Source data
* * * * * * * * *

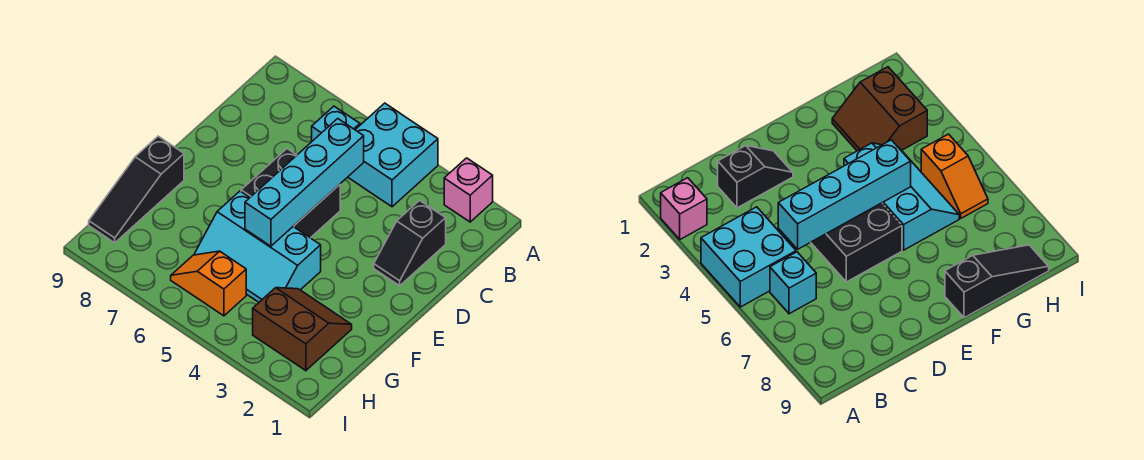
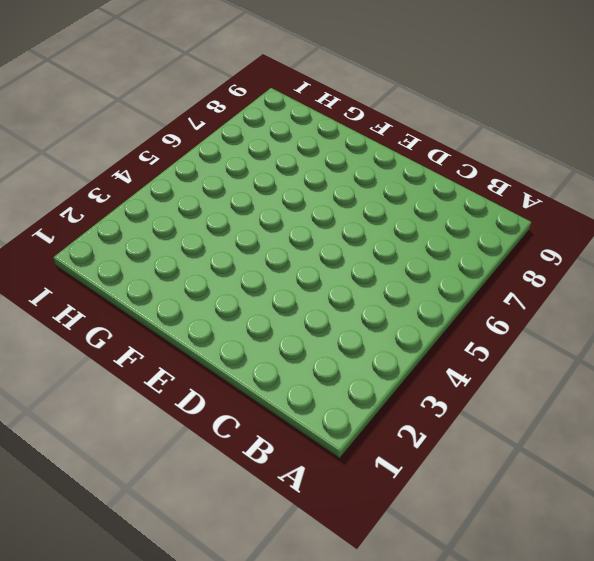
none -> pink 1x1 brick [444,158,493,222]
none -> cyan 2x2 brick [348,103,438,207]

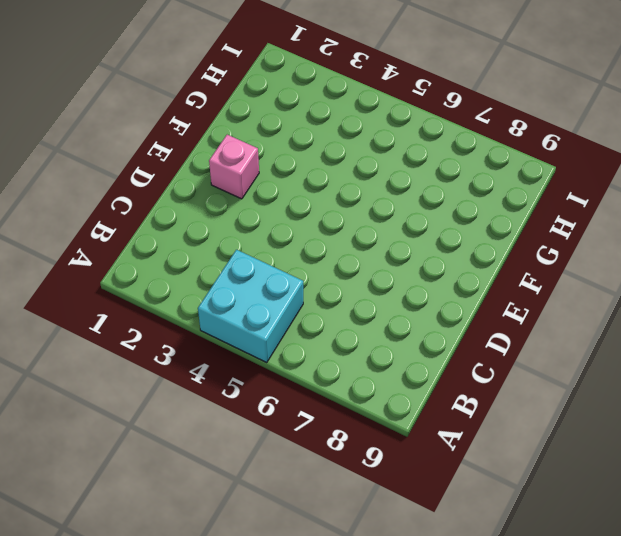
pink 1x1 brick [209,135,259,199] -> pink 1x1 brick moved to [444,158,493,222]
none -> cyan 1x1 brick [312,106,360,141]
none -> black 1x2 slope [374,200,446,286]

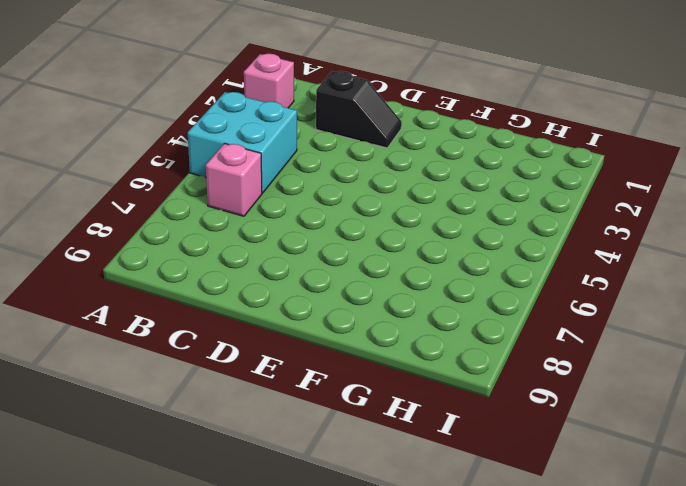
pink 1x1 brick [206,144,262,216] -> cyan 1x1 brick [312,106,360,141]
none -> black 2x2 brick [241,149,340,238]
none -> cyan 2x3 slope [194,191,321,302]

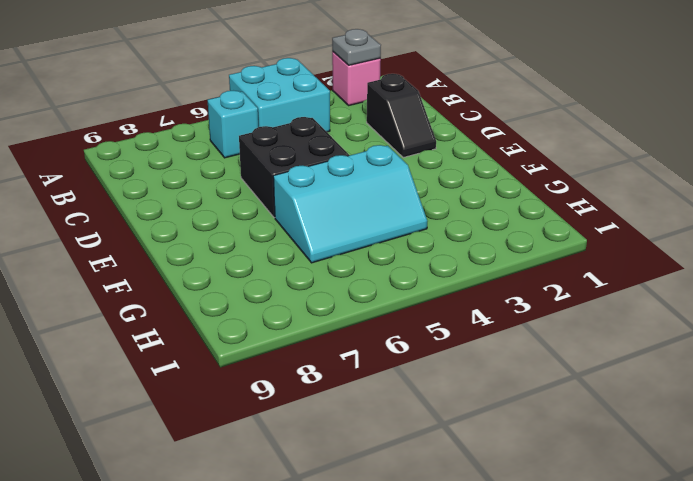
grey 1x1 plate [332,29,381,65] -> none
none -> black 1x3 slope [89,136,184,243]
none -> brown 2x2 slope [253,288,352,371]

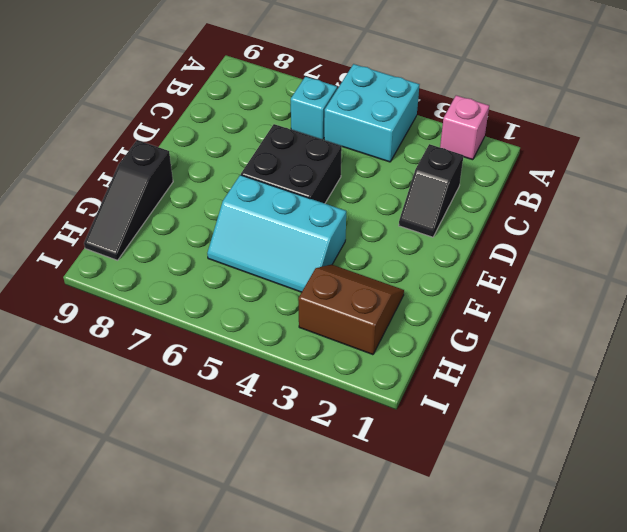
none -> orange 1x2 slope [171,251,246,316]
none -> cyan 1x4 brick [245,119,364,246]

* * * * * * * * *

Give back every record exactly, dropping its pictures.

none -> pink 1x1 brick [444,158,493,222]
none -> cyan 2x2 brick [348,103,438,207]

pink 1x1 brick [209,135,259,199] -> pink 1x1 brick moved to [444,158,493,222]
none -> cyan 1x1 brick [312,106,360,141]
none -> black 1x2 slope [374,200,446,286]

pink 1x1 brick [206,144,262,216] -> cyan 1x1 brick [312,106,360,141]
none -> black 2x2 brick [241,149,340,238]
none -> cyan 2x3 slope [194,191,321,302]

grey 1x1 plate [332,29,381,65] -> none
none -> black 1x3 slope [89,136,184,243]
none -> brown 2x2 slope [253,288,352,371]

none -> orange 1x2 slope [171,251,246,316]
none -> cyan 1x4 brick [245,119,364,246]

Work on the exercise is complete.